WORK TO BE COMPLETED » Whenever a line in the material below includes "grey", copy that line.

INPUT DATA »

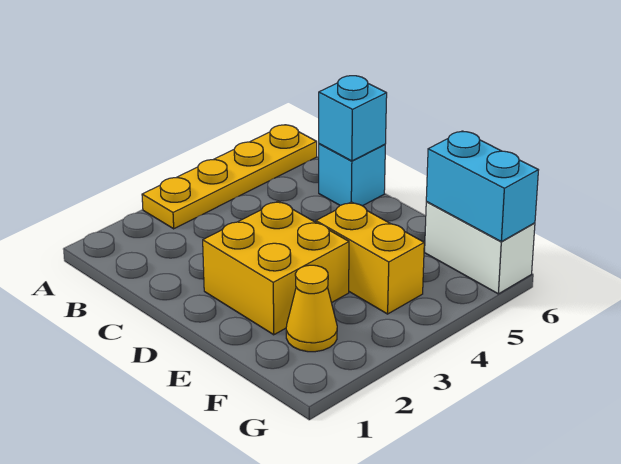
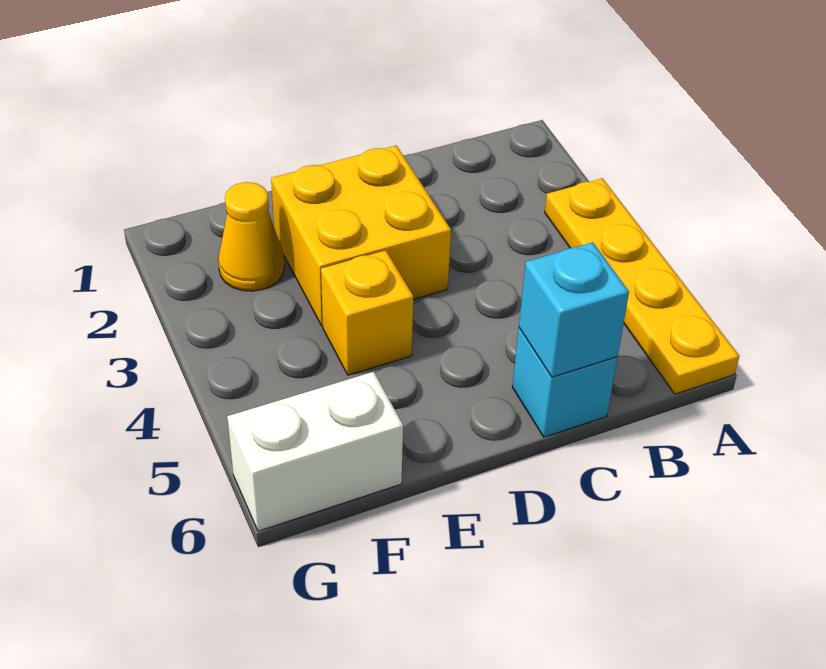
yellow brick E4:F4 level 1 -> yellow brick E4 level 1
cyan brick F6:G6 level 2 -> none

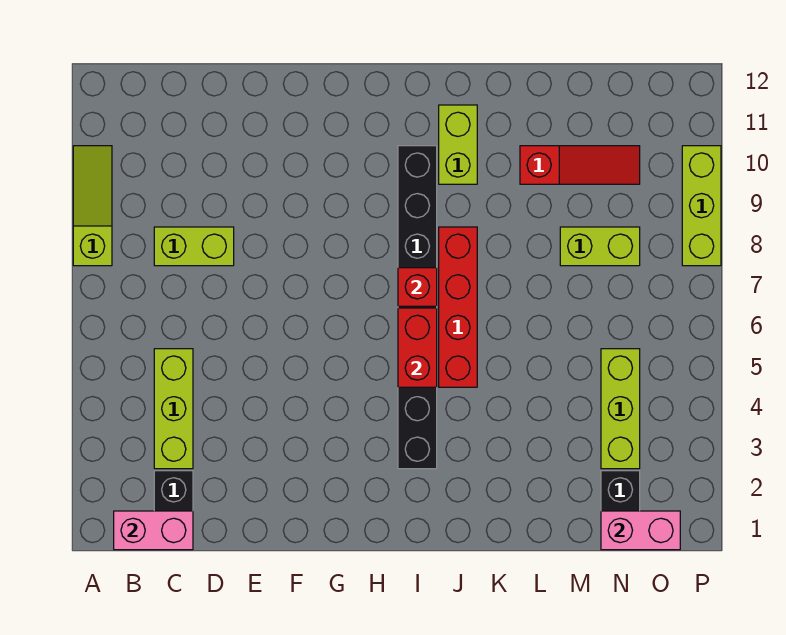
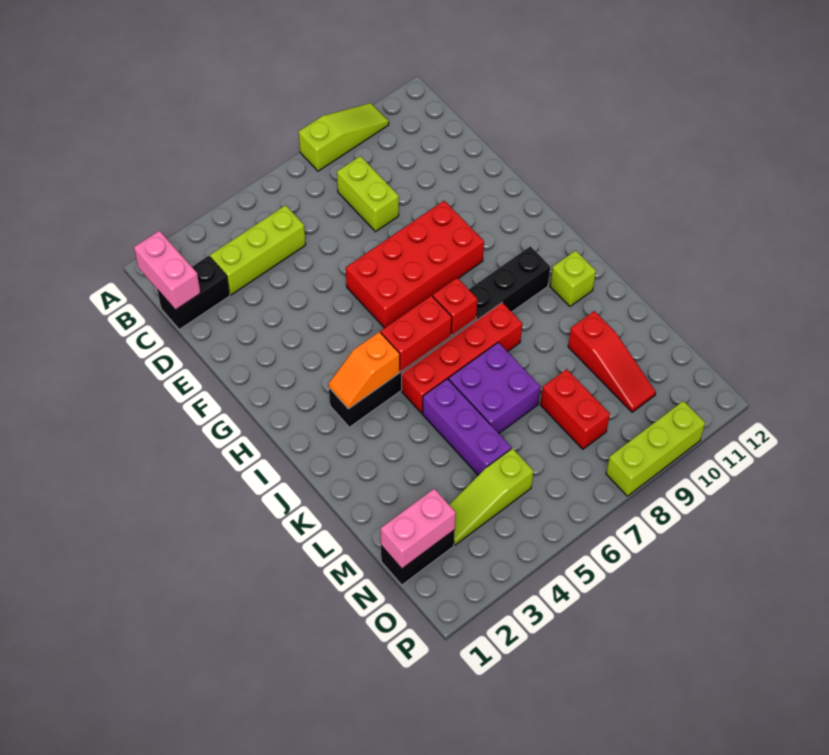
none -> red brick F6:G9 level 1
none -> orange slope I3:I4 level 2 top 4
lime brick J10:J11 level 1 -> lime brick J11 level 1
none -> purple brick K5:M5 level 1
none -> purple brick K6:L7 level 1
lime brick M8:N8 level 1 -> red brick M8:N8 level 1
pink brick N1:O1 level 2 -> pink brick N1:N2 level 2
lime brick N3:N5 level 1 -> lime slope N3:N5 level 1 top 5

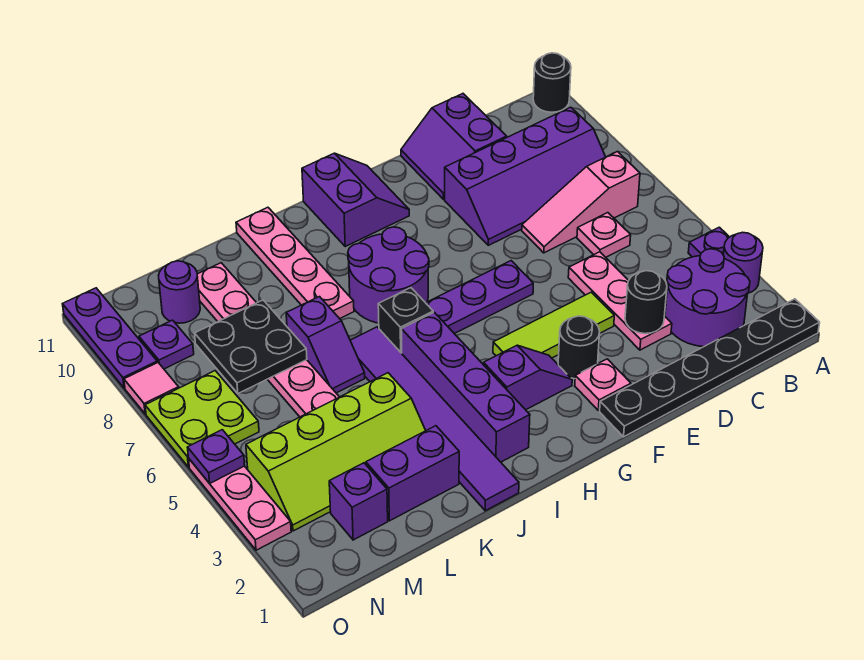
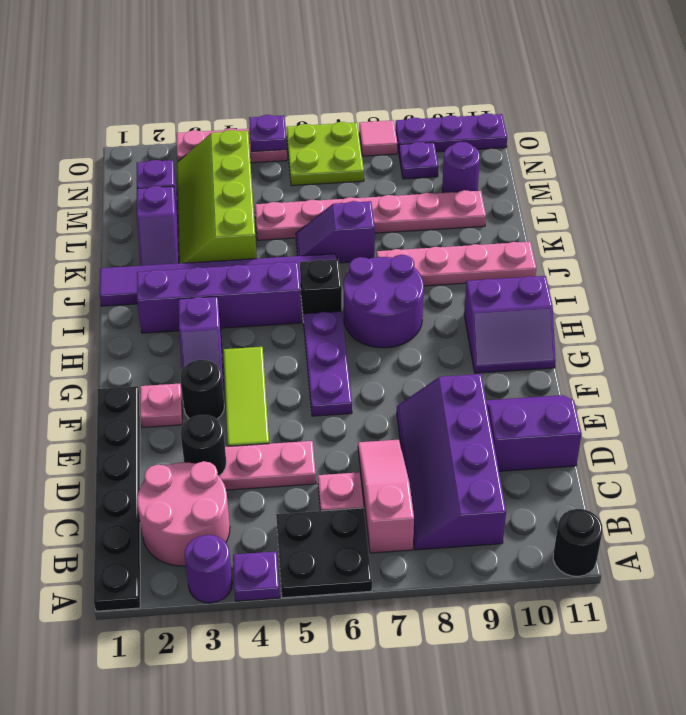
purple round brick B2:C3 level 1 -> pink round brick B2:C3 level 1
purple brick K2:L2 level 1 -> purple slope K2:L2 level 1 top L
black plate L7:M8 level 2 -> black plate A5:B6 level 1

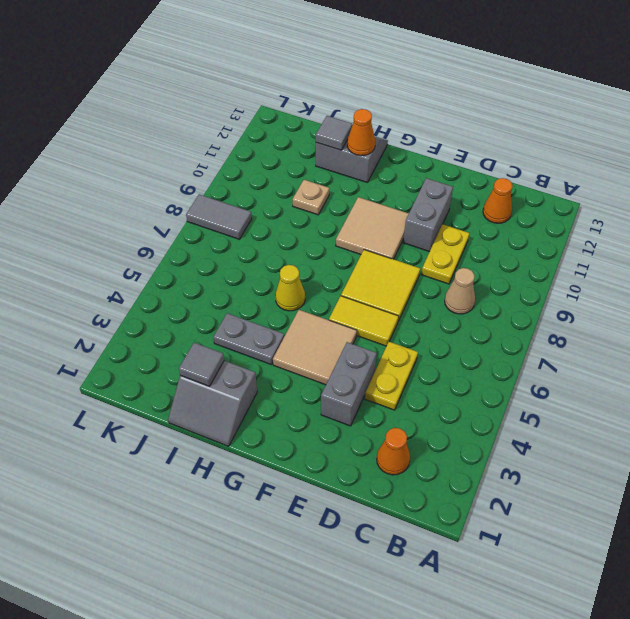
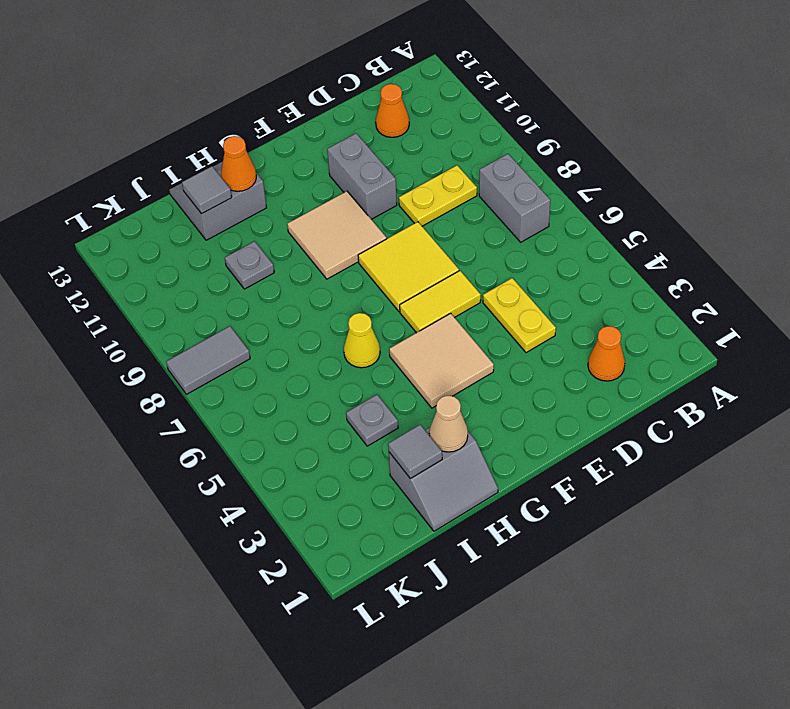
tan cone C8 level 1 -> tan cone H2 level 2
yellow plate D9:D10 level 1 -> yellow plate C9:D9 level 1
grey brick E3:E4 level 1 -> grey brick B7:B8 level 1
grey plate H4:I4 level 1 -> grey plate I4 level 1
tan plate I10 level 1 -> grey plate I10 level 1

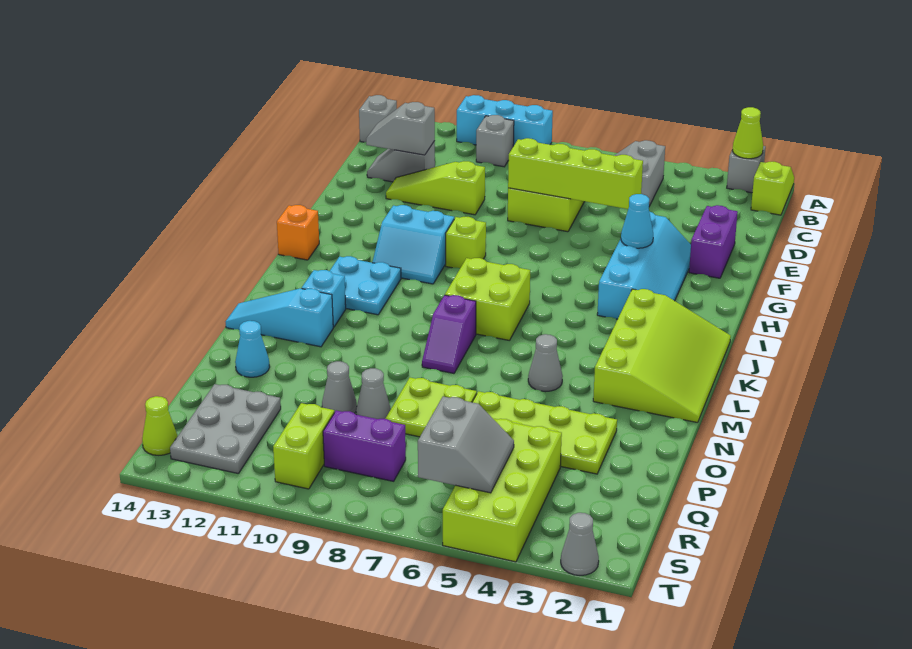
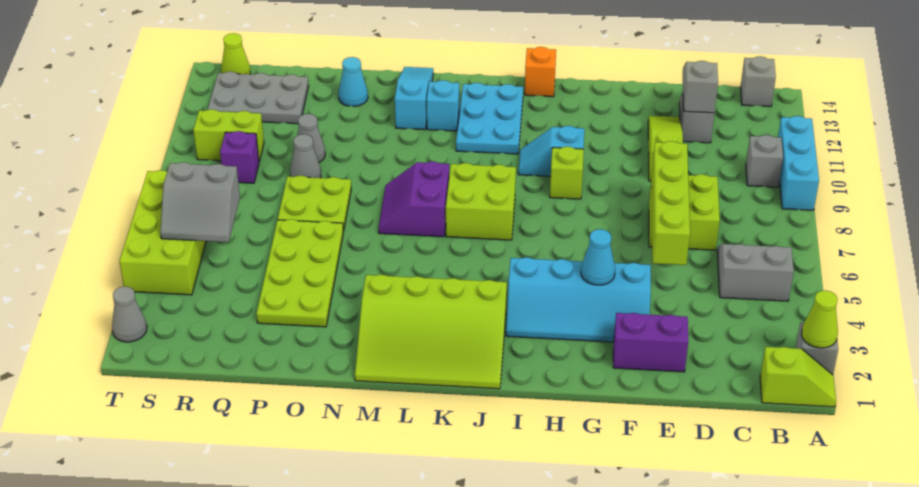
cyan slope H10:I11 level 1 top H -> cyan slope H10:I10 level 1 top H
cyan plate J11:K12 level 1 -> cyan plate J11:K13 level 1
purple slope L8:M8 level 1 top L -> purple slope L7:M8 level 1 top L
grey cone M5 level 1 -> none
lime brick Q4:T5 level 1 -> lime brick S4:T7 level 1
purple brick R8:R9 level 1 -> purple brick R9 level 1

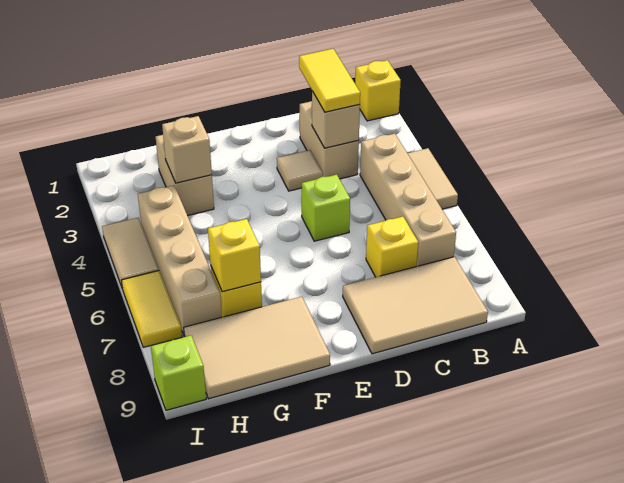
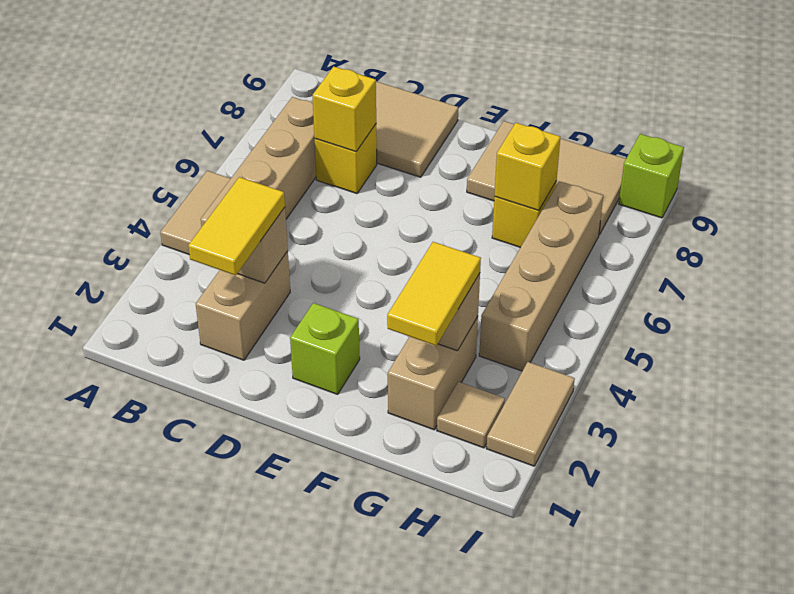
yellow brick A1 level 1 -> yellow brick C7 level 2
tan tile D3 level 1 -> tan tile H2 level 1
lime brick D5 level 1 -> lime brick E2 level 1
tan tile I4:I5 level 1 -> tan tile I2:I3 level 1
yellow tile I6:I7 level 1 -> yellow tile G2:G3 level 3

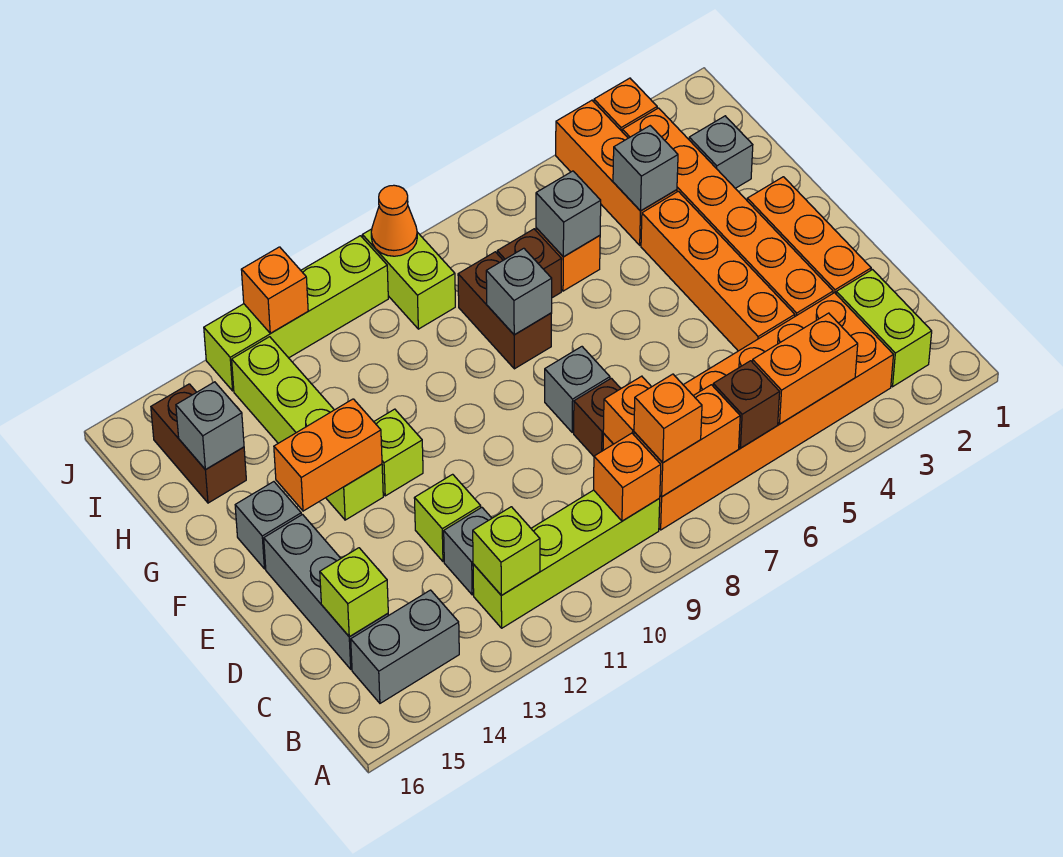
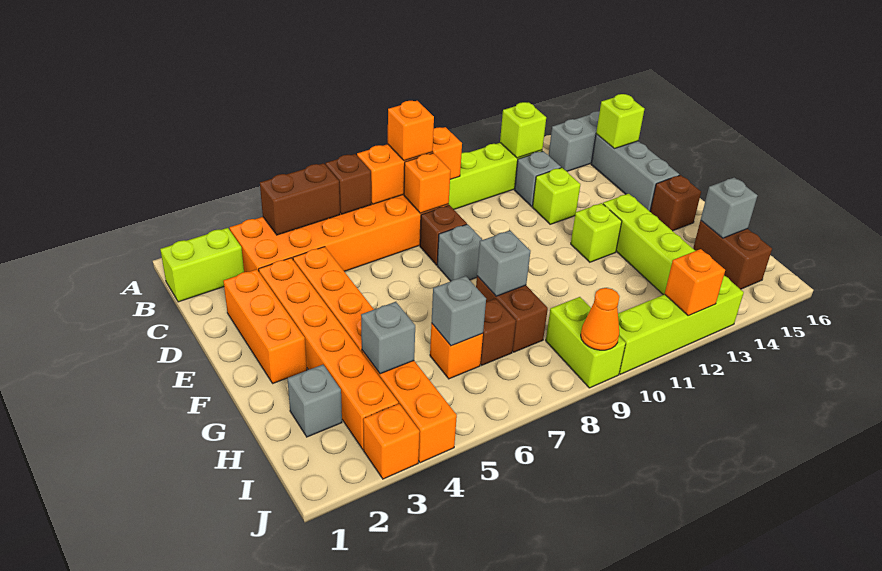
lime brick B2:C2 level 1 -> lime brick B1:B2 level 1
orange brick B4:B5 level 2 -> brown brick B4:B5 level 2
orange brick F13:F14 level 2 -> none
grey brick F15 level 1 -> brown brick F15 level 1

RESPONSE BOX »
grey brick E3:E4 level 1 -> grey brick B7:B8 level 1
grey plate H4:I4 level 1 -> grey plate I4 level 1
tan plate I10 level 1 -> grey plate I10 level 1
grey cone M5 level 1 -> none
grey brick F15 level 1 -> brown brick F15 level 1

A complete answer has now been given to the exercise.